_WHAT NEEDS TO BE DONE:_
Every entry, start to finish, should be printed verbatim without pictures.

_SUPPLIED DATA:_
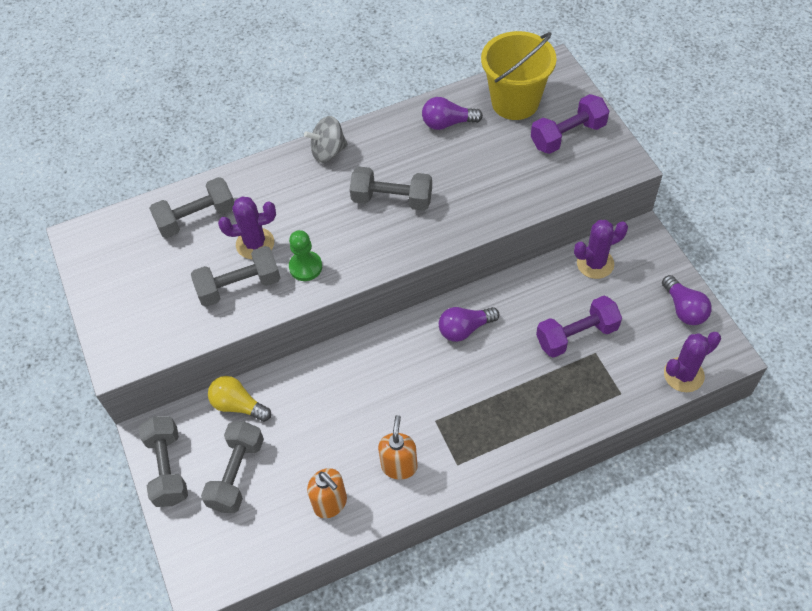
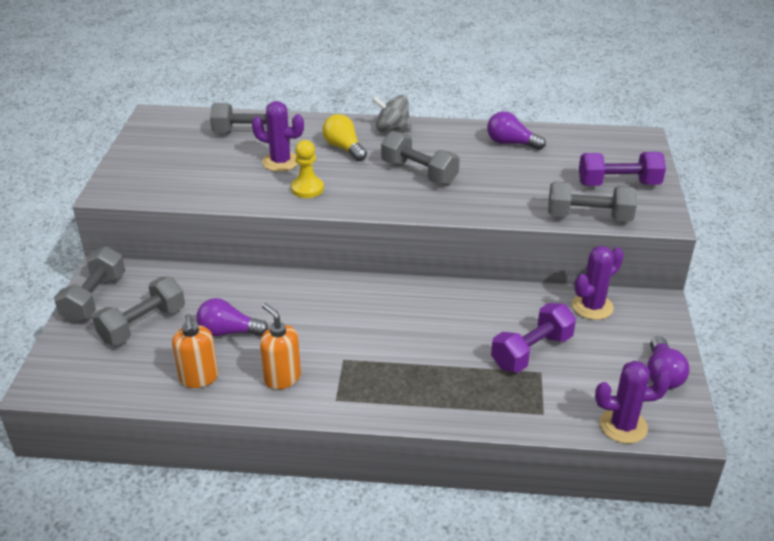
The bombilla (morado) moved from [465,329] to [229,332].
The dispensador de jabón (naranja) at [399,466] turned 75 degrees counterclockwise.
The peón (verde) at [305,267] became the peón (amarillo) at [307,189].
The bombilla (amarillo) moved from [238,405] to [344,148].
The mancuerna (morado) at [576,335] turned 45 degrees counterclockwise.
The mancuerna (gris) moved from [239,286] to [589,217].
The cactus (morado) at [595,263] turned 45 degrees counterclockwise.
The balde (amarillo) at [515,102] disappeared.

_OUTPUT OF THE EXERCISE:_
The bombilla (morado) moved from [465,329] to [229,332].
The dispensador de jabón (naranja) at [399,466] turned 75 degrees counterclockwise.
The peón (verde) at [305,267] became the peón (amarillo) at [307,189].
The bombilla (amarillo) moved from [238,405] to [344,148].
The mancuerna (morado) at [576,335] turned 45 degrees counterclockwise.
The mancuerna (gris) moved from [239,286] to [589,217].
The cactus (morado) at [595,263] turned 45 degrees counterclockwise.
The balde (amarillo) at [515,102] disappeared.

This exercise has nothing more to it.